## What to do
Among the lines of data below, reproduce only those from the one with "(145, 333) = (700, 127): grey" through the one with "(476, 385) = (444, 153): pink", exactly as they stand, both ends included.

## Excerpted records
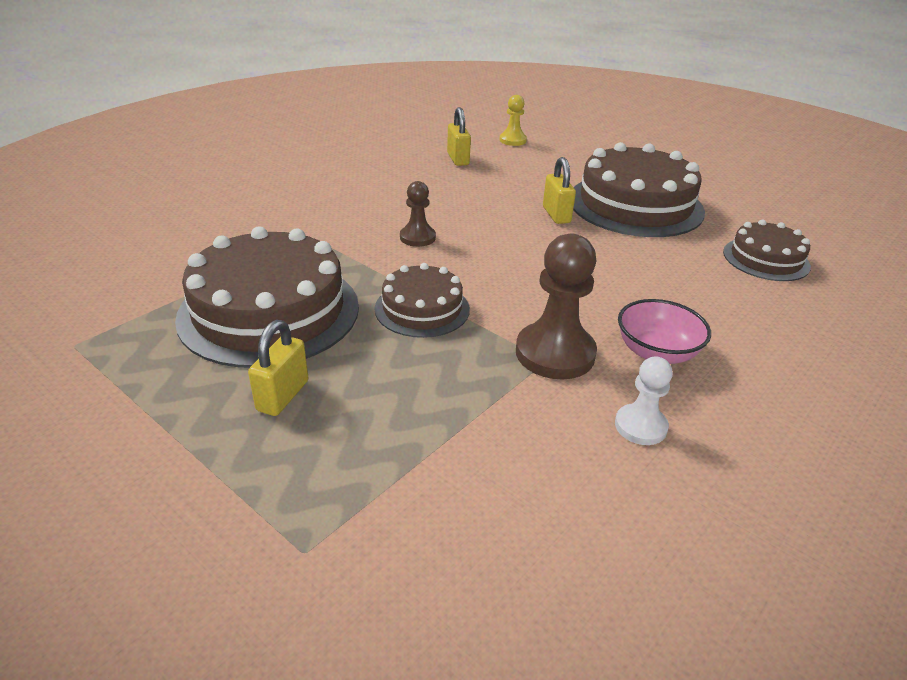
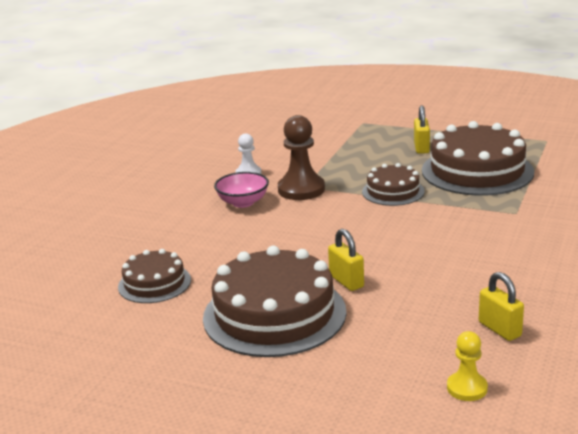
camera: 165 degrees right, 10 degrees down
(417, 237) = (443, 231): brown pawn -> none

---

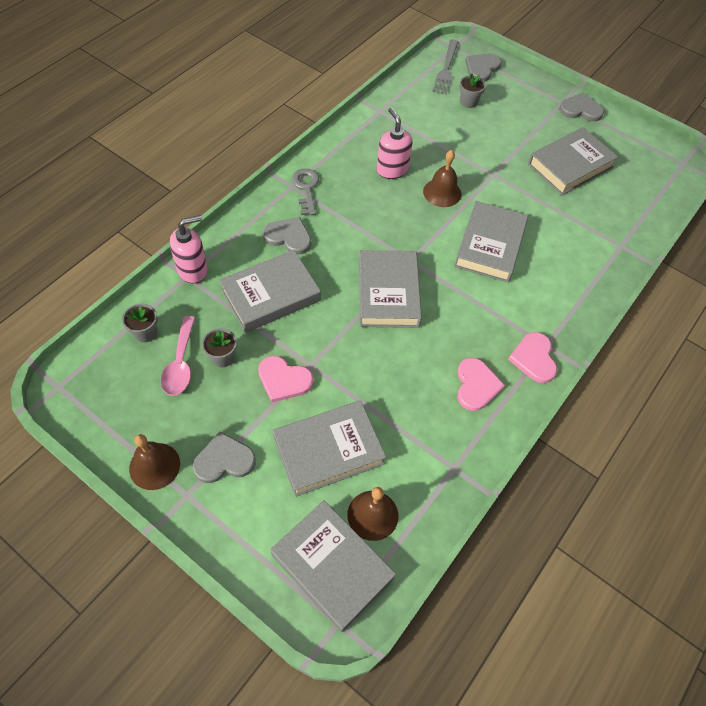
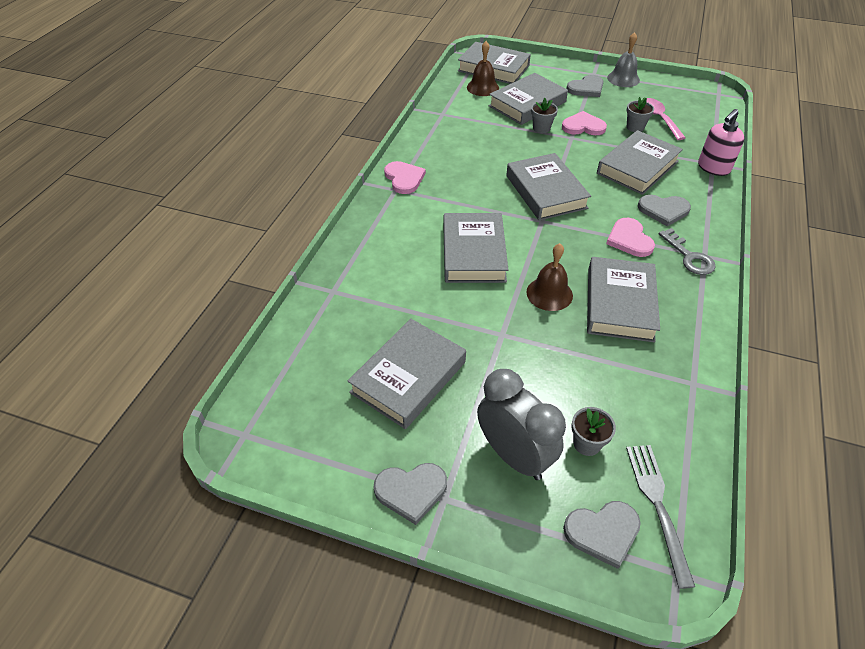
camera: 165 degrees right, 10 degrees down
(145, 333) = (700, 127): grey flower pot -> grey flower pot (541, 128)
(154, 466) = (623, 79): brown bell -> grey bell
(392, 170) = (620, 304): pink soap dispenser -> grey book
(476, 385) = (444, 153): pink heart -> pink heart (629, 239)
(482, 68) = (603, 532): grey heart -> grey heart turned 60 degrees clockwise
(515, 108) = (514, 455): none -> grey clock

## Written response
(145, 333) = (700, 127): grey flower pot -> grey flower pot (541, 128)
(154, 466) = (623, 79): brown bell -> grey bell
(392, 170) = (620, 304): pink soap dispenser -> grey book
(476, 385) = (444, 153): pink heart -> pink heart (629, 239)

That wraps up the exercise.